MATERIAL PROVIDED:
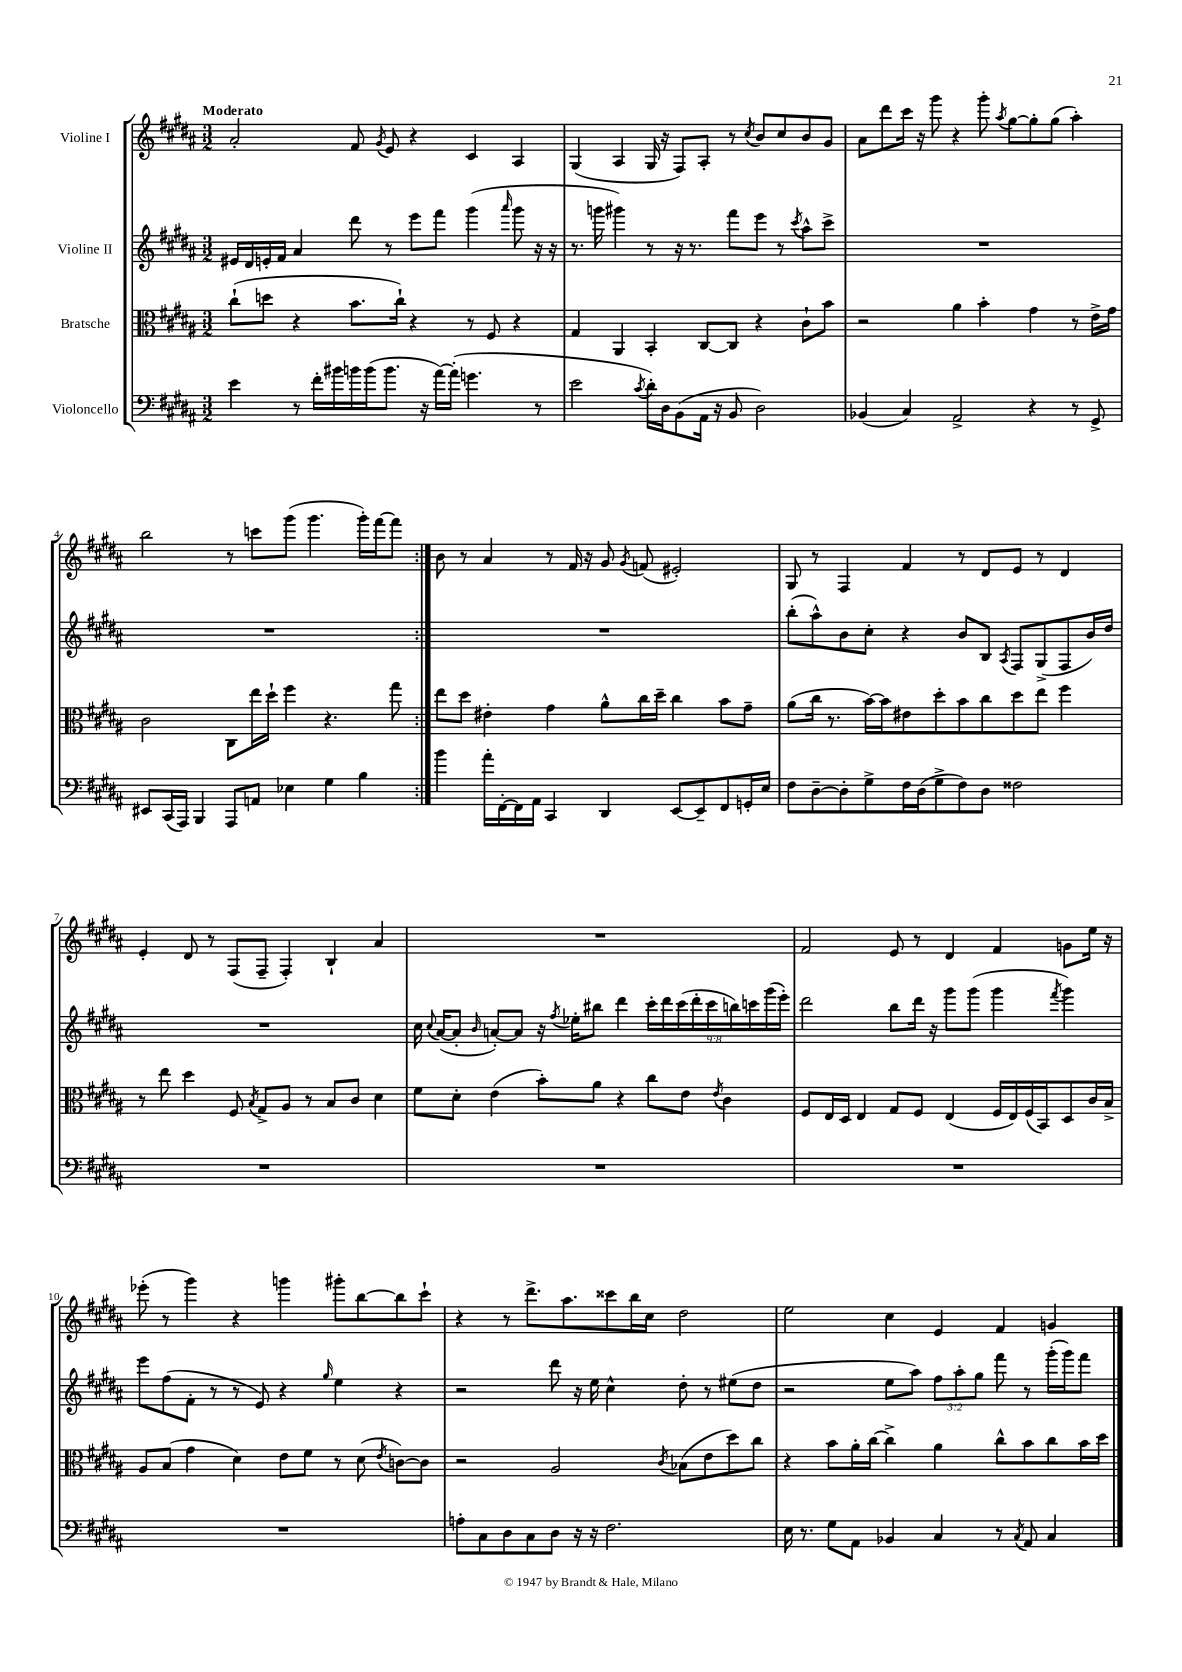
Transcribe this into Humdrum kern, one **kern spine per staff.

**kern	**kern	**kern	**kern
*staff4	*staff3	*staff2	*staff1
*clefF4	*clefC3	*clefG2	*clefG2
*k[f#c#g#d#a#]	*k[f#c#g#d#a#]	*k[f#c#g#d#a#]	*k[f#c#g#d#a#]
*M3/2	*M3/2	*M3/2	*M3/2
4e\	(8cc#`\L	16e#/LL	2a#'/
.	.	16d#/	.
.	8dd\J	16e'/	.
.	.	16f#/JJ	.
8r	4r	4a#/	.
16f#'\LL	.	.	.
16b#\	.	.	.
16b\	8.b\L	8ddd#\	8f#/
(16b\J	.	.	.
.	.	.	8qg#/
8.b\J	.	8r	8e/
.	16cc#`\Jk)	.	.
.	4r	8eee\L	4r
16r	.	.	.
[16a#\LL)	.	8fff#\J	.
(16a#'\]JJ	.	.	.
4.g\	8r	(4ggg#\	4c#/
.	8F#/	.	.
.	.	16qqaaa#/	.
.	4r	8ggg#\	4A#/
8r	.	16r	.
.	.	16r	.
=	=	=	=
2e\	4G#/	8.r	(4G#/
.	.	16ggg\	.
.	4AA#/	4ggg#\)	4A#/
8qc#/	.	.	.
16d#'\LL)	4BB'/	8r	16G#/
16D#\J	.	.	16r
(8BB\	.	16r	8F#/L)
.	.	8.r	.
16AA#\Jk	[8C#/L	.	8A#'/J
16r	.	.	.
8BB/	8C#/]J	8fff#\L	8r
.	.	.	8qcc#/
2D#\)	4r	8eee\J	8b/L
.	.	8r	8cc#/
.	.	8qccc#/	.
.	8c#`\L	8aa#^^\L	8b/
.	8b\J	8ccc#^\J	8g#/J
=	=	=	=
(4BB-/	2r	1.r	8a#\L
.	.	.	8ddd#\
4C#/)	.	.	16ccc#\Jk
.	.	.	16r
.	.	.	8ggg#\
2AA#^/	4a#\	.	4r
.	4b'\	.	8ggg#'\
.	.	.	8qaa#/
.	.	.	[8gg#\L
4r	4g#\	.	8gg#'\]
.	.	.	(8gg#\J
8r	8r	.	4aa#'\)
8GG#^/	16e^\LL	.	.
.	16g#\JJ	.	.
=	=	=	=
8EE#/L	2c#\	1.r	2bb\
(16CC#/L	.	.	.
16AAA#/JJ)	.	.	.
4BBB/	.	.	.
8AAA#/L	8C#\L	.	8r
8AA/J	16ee\L	.	8ccc\L
.	16dd#`\JJ	.	.
4E-\	4ff#\	.	(8ggg#\J
.	.	.	4.ggg#\
4G#\	4.r	.	.
4B\	.	.	16ggg#'\LL)
.	.	.	[16fff#\J
.	8gg#\	.	8fff#\]J
=:|!	=:|!	=:|!	=:|!
4b\	8ee\L	1.r	8b\
.	8dd#\J	.	8r
16a#'\LL	4e#'\	.	4a#/
[16FF#'\	.	.	.
16FF#\]	.	.	.
16AA#\JJ	.	.	.
4CC#/	4g#\	.	8r
.	.	.	16f#/
.	.	.	16r
4DD#/	8a#^^\L	.	8g#/
.	.	.	8qg#/
.	16cc#\L	.	(8f/
.	16dd#~\JJ	.	.
[8EE/L	4cc#\	.	2e#'/)
8EE~/]	.	.	.
8FF#/	8b\L	.	.
16GG'/L	8g#~\J	.	.
16E/JJ	.	.	.
=	=	=	=
8F#\L	(8a#\L	(8bb'\L	8G#/
[8D#~\	16cc#\Jk	8aa#^^\)	8r
.	8.r	.	.
8D#'\]	.	8b\	4F#/
8G#^\	[16b\LL)	8cc#'\J	.
.	16b\]J	.	.
16F#\L	8e#\	4r	4f#/
(16D#\J	.	.	.
8G#^\	8dd#'\	.	.
8F#\)	8b\	8b/L	8r
8D#\J	8cc#\	8B/J	8d#/L
.	.	8qA#/	.
2F##\	8dd#\	8F#/L	8e/J
.	8ee\J	(8G#^/	8r
.	4ff#\	8F#/	4d#/
.	.	16b/L)	.
.	.	16dd#/JJ	.
=	=	=	=
1.r	8r	1.r	4e'/
.	8ee\	.	.
.	4dd#\	.	8d#/
.	.	.	8r
.	8F#/	.	(8F#/L
.	8qB/	.	.
.	8G#^/L	.	8F#~/J
.	8A#/J	.	4F#'/)
.	8r	.	.
.	8B/L	.	4B`/
.	8c#/J	.	.
.	4d#\	.	4a#/
=	=	=	=
1.r	8f#\L	16cc#\	1.r
.	.	8qqcc#/	.
.	.	([16a#/LK	.
.	8d#'\J	8a#'/]J	.
.	.	16qqb/	.
.	(4e\	[8a'/L)	.
.	.	8a/]J	.
.	8b'\L)	16r	.
.	.	8qff#/	.
.	.	16ee-'\LK	.
.	8a#\J	8bb#\J	.
.	4r	4ddd#\	.
.	8cc#\L	18ccc#'\LL	.
.	.	18ddd#\	.
.	.	(18ccc#\	.
.	8e\J	.	.
.	.	18ddd#'\	.
.	.	18ccc#\	.
.	8qe/	.	.
.	4c#\	.	.
.	.	18bb\)	.
.	.	18ccc\	.
.	.	(18ggg#\	.
.	.	18eee'\JJ)	.
=	=	=	=
1.r	8F#/L	2ddd#\	2f#/
.	16E/L	.	.
.	16D#/JJ	.	.
.	4E/	.	.
.	8G#/L	8bb\L	8e/
.	8F#/J	16ddd#\Jk	8r
.	.	16r	.
.	(4E/	8ggg#\L	4d#/
.	.	(8ggg#\J	.
.	16F#/LL	4ggg#\	4f#/
.	16E/)	.	.
.	(16F#/	.	.
.	16BB/J)	.	.
.	.	8qfff#/	.
.	8D#/	4ggg#\)	8g\L
.	16c#/L	.	16ee\Jk
.	16B^/JJ	.	16r
=	=	=	=
1.r	8A#/L	8eee\L	(8eee-'\
.	(8B/J	(8ff#\	8r
.	4g#\	8f#'\J	4ggg#\)
.	.	8r	.
.	4d#\)	8r	4r
.	.	8e/)	.
.	8e\L	4r	4ggg\
.	8f#\J	.	.
.	.	16qqgg#/	.
.	8r	4ee\	8ggg#'\L
.	(8d#\	.	[8bb\
.	8qe/	.	.
.	[8c\L)	4r	8bb\]
.	8c\]J	.	8ccc#`\J
=	=	=	=
8A'\L	2r	2r	4r
8C#\	.	.	.
8D#\	.	.	8r
8C#\	.	.	8.ddd#^\L
8D#\J	2A#/	8ddd#\	.
.	.	.	8.aa#\
16r	.	16r	.
16r	.	16ee\	.
2.F#\	.	4cc#^^\	8ccc##\
.	.	.	16bb\L
.	.	.	16cc#\JJ
.	8qc#/	.	.
.	(8B-\L	8dd#'\	2dd#\
.	8e\	8r	.
.	8dd#\)	(8ee#\L	.
.	8cc#\J	8dd#\J	.
=	=	=	=
16E\	4r	2r	2ee\
8.r	.	.	.
8G#\L	8b\L	.	.
8AA#\J	16a#'\L	.	.
.	[16cc#\JJ	.	.
4BB-/	4cc#^\]	8ee\L	4cc#\
.	.	8aa#\J)	.
4C#/	4a#\	12ff#\L	4e/
.	.	12aa#'\	.
.	.	12gg#\J	.
8r	8cc#^^\L	8fff#\	4f#/
8qC#/	.	.	.
8AA#/	8b\	8r	.
4C#/	8cc#\	(16ggg#'\LL	4g/
.	.	16ggg#\J)	.
.	16b\L	8fff#\J	.
.	16dd#\JJ	.	.
==	==	==	==
*-	*-	*-	*-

YOUR GOAL:
State how many lines of the rows above contain the string "kern", and give only that number.

TASK OUTPUT:
2